▸ WORK REQUIRED: Below is the data. Give it again, complete and exact.

▸ EXERCISE DATA:
= = = =

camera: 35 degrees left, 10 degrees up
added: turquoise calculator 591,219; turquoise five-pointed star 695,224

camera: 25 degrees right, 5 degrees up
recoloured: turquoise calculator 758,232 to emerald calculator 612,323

= = = =

▸ RESPONSE TO THIS EXERCISE:
camera: 35 degrees left, 10 degrees up
added: turquoise calculator 591,219; turquoise five-pointed star 695,224

camera: 25 degrees right, 5 degrees up
recoloured: turquoise calculator 758,232 to emerald calculator 612,323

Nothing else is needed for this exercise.